• **EXERCISE AIM**
Return the material below verbatim, keeping every line unchanged and in its original order.

• **EXTRACTED INFORMATION**
——————
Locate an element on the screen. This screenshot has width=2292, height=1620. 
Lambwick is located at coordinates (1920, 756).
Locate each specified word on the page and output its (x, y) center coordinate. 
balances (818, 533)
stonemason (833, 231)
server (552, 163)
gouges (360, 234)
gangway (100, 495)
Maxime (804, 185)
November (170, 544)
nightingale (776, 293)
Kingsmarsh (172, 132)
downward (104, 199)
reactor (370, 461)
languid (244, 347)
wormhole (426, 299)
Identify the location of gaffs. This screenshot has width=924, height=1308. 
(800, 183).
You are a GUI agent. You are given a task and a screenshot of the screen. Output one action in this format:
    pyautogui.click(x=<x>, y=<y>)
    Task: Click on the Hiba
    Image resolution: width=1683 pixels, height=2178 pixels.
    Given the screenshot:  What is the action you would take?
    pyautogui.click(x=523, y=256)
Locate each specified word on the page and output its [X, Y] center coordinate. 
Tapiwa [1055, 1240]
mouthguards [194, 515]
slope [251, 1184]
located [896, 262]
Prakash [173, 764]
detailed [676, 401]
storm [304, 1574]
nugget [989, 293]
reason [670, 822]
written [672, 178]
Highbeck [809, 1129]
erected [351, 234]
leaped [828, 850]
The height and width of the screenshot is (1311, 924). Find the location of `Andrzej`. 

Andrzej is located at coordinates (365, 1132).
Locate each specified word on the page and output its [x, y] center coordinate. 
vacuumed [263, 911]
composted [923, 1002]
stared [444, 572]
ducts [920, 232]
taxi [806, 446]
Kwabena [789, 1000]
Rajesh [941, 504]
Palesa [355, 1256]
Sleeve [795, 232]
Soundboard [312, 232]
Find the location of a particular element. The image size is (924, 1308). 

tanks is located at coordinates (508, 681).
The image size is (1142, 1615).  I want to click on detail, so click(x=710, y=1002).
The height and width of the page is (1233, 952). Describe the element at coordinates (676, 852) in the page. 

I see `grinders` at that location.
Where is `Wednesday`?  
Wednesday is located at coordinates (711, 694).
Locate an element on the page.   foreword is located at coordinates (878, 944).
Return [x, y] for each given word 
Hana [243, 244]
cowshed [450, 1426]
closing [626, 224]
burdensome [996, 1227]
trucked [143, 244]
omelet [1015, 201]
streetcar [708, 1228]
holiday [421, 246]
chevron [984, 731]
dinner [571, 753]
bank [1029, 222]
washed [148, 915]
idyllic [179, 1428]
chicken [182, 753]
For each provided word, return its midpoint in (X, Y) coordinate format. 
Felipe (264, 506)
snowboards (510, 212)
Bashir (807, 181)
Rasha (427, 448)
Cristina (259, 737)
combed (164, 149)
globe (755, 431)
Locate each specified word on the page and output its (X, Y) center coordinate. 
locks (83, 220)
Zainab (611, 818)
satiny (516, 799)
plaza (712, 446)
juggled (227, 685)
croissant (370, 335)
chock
——————
• **FINISHED ANSWER**
Locate an element on the screen. This screenshot has width=2292, height=1620. 
Lambwick is located at coordinates (1920, 756).
Locate each specified word on the page and output its (x, y) center coordinate. 
balances (818, 533)
stonemason (833, 231)
server (552, 163)
gouges (360, 234)
gangway (100, 495)
Maxime (804, 185)
November (170, 544)
nightingale (776, 293)
Kingsmarsh (172, 132)
downward (104, 199)
reactor (370, 461)
languid (244, 347)
wormhole (426, 299)
Identify the location of gaffs. This screenshot has width=924, height=1308. 
(800, 183).
You are a GUI agent. You are given a task and a screenshot of the screen. Output one action in this format:
    pyautogui.click(x=<x>, y=<y>)
    Task: Click on the Hiba
    Image resolution: width=1683 pixels, height=2178 pixels.
    Given the screenshot:  What is the action you would take?
    pyautogui.click(x=523, y=256)
Locate each specified word on the page and output its [X, Y] center coordinate. 
Tapiwa [1055, 1240]
mouthguards [194, 515]
slope [251, 1184]
located [896, 262]
Prakash [173, 764]
detailed [676, 401]
storm [304, 1574]
nugget [989, 293]
reason [670, 822]
written [672, 178]
Highbeck [809, 1129]
erected [351, 234]
leaped [828, 850]
The height and width of the screenshot is (1311, 924). Find the location of `Andrzej`. 

Andrzej is located at coordinates (365, 1132).
Locate each specified word on the page and output its [x, y] center coordinate. 
vacuumed [263, 911]
composted [923, 1002]
stared [444, 572]
ducts [920, 232]
taxi [806, 446]
Kwabena [789, 1000]
Rajesh [941, 504]
Palesa [355, 1256]
Sleeve [795, 232]
Soundboard [312, 232]
Find the location of a particular element. The image size is (924, 1308). 

tanks is located at coordinates (508, 681).
The image size is (1142, 1615).  I want to click on detail, so click(x=710, y=1002).
The height and width of the page is (1233, 952). Describe the element at coordinates (676, 852) in the page. 

I see `grinders` at that location.
Where is `Wednesday`?  
Wednesday is located at coordinates (711, 694).
Locate an element on the page.   foreword is located at coordinates (878, 944).
Return [x, y] for each given word 
Hana [243, 244]
cowshed [450, 1426]
closing [626, 224]
burdensome [996, 1227]
trucked [143, 244]
omelet [1015, 201]
streetcar [708, 1228]
holiday [421, 246]
chevron [984, 731]
dinner [571, 753]
bank [1029, 222]
washed [148, 915]
idyllic [179, 1428]
chicken [182, 753]
For each provided word, return its midpoint in (X, Y) coordinate format. 
Felipe (264, 506)
snowboards (510, 212)
Bashir (807, 181)
Rasha (427, 448)
Cristina (259, 737)
combed (164, 149)
globe (755, 431)
Locate each specified word on the page and output its (X, Y) center coordinate. 
locks (83, 220)
Zainab (611, 818)
satiny (516, 799)
plaza (712, 446)
juggled (227, 685)
croissant (370, 335)
chock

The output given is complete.